▶ RECORDS PROVIDED
==================================================
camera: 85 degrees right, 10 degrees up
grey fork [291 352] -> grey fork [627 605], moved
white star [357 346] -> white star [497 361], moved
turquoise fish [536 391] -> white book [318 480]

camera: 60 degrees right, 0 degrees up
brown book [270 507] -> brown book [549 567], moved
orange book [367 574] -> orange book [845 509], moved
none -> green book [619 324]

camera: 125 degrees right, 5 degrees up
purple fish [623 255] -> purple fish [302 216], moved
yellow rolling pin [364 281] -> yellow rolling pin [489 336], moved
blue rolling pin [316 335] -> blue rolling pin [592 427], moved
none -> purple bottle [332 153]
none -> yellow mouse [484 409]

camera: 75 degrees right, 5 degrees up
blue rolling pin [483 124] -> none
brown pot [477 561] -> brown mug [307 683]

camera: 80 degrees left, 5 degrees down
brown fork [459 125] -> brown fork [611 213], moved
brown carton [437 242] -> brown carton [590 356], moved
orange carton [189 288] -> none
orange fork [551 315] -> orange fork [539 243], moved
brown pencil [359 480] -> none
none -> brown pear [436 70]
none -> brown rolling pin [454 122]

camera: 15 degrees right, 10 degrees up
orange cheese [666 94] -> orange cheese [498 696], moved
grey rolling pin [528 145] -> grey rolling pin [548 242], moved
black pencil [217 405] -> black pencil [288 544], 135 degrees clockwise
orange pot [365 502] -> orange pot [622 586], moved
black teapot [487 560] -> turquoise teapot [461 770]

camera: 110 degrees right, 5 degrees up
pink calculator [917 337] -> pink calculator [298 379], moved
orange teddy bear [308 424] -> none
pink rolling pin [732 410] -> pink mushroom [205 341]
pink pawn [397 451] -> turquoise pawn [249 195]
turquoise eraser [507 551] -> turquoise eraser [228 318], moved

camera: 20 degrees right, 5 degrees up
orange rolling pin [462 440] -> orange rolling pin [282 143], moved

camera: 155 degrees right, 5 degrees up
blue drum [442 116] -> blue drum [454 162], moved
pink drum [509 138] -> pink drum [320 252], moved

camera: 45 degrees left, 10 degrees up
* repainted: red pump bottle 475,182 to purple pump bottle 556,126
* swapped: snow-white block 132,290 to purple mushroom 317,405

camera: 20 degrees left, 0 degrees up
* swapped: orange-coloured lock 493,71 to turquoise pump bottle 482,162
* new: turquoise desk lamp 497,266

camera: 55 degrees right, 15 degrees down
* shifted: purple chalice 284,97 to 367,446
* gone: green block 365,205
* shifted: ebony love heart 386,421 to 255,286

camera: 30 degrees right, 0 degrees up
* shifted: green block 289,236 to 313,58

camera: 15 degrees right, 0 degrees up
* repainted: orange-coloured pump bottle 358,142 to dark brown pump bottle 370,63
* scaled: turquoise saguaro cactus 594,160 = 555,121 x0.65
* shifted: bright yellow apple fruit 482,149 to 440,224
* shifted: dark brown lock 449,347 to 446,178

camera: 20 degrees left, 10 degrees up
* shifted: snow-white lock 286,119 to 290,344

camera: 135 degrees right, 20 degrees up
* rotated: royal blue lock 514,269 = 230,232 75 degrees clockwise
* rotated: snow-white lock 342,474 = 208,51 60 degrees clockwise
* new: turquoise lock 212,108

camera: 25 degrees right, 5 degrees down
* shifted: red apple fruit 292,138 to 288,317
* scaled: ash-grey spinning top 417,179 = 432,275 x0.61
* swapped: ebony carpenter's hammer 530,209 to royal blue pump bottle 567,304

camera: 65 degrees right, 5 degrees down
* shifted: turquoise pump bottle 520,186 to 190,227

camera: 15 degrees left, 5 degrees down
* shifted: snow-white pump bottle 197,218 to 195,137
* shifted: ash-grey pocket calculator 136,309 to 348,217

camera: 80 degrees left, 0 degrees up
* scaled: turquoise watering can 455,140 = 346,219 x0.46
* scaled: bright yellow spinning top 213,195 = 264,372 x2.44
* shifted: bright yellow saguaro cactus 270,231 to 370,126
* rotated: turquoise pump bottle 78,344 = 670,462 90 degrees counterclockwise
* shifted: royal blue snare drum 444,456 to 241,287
==================================================
▶ TASK OBJECTIVE
Say how many lines in the listing above hold "pencil". Give the number only.

▶ OUTPUT OF THE TASK
2